***** Information given *****

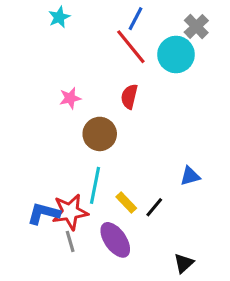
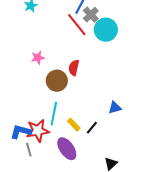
gray cross: (196, 26) -> (91, 15), moved
red semicircle: (129, 97) -> (74, 68), moved
gray line: (70, 241) -> (29, 150), moved

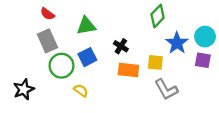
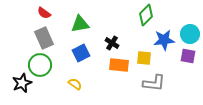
blue star: (177, 43) -> (164, 40), turned 30
green circle: (61, 66) -> (40, 65), moved
gray L-shape: (166, 89) -> (154, 83), turned -55

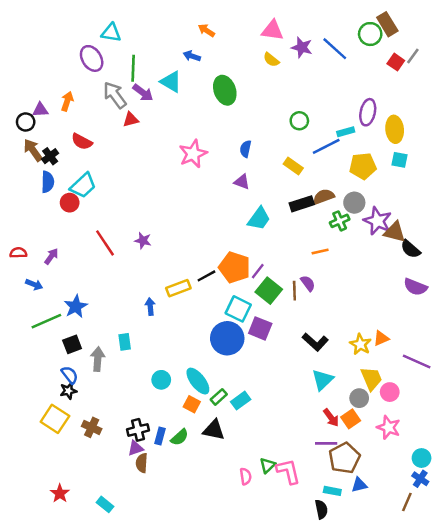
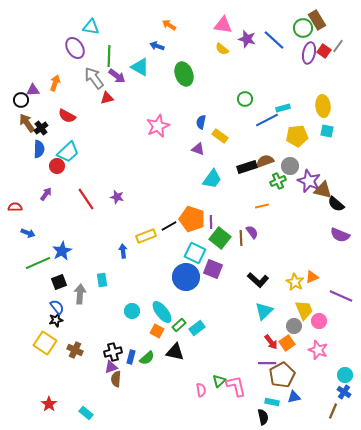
purple ellipse: (368, 112) -> (309, 53), moved
yellow rectangle: (293, 166) -> (220, 136), moved
purple arrow: (51, 256) -> (46, 194), moved
purple line: (258, 271) -> (211, 222), turned -40

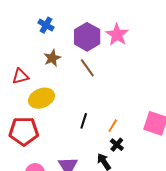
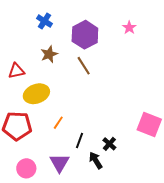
pink star: (117, 35) -> (129, 28), moved, size x0.6
black line: (84, 121) -> (80, 141), moved
orange line: (113, 126) -> (58, 123), moved

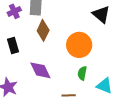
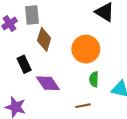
black rectangle: (13, 45) -> (24, 64), moved

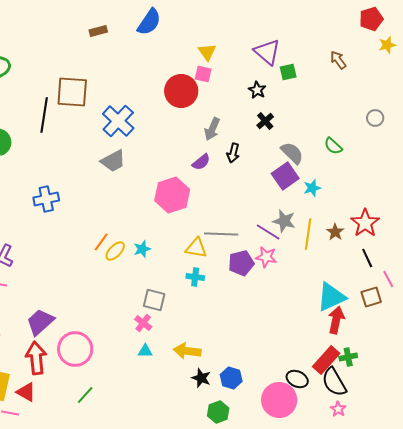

*****

Respond with the exact lines above running from the one containing "yellow rectangle: (293, 166)" to the one containing "orange line: (113, 126) -> (58, 123), moved", both ends kept and no pictures included.

yellow rectangle: (293, 166) -> (220, 136), moved
purple arrow: (51, 256) -> (46, 194), moved
purple line: (258, 271) -> (211, 222), turned -40

pink star: (117, 35) -> (129, 28), moved, size x0.6
black line: (84, 121) -> (80, 141), moved
orange line: (113, 126) -> (58, 123), moved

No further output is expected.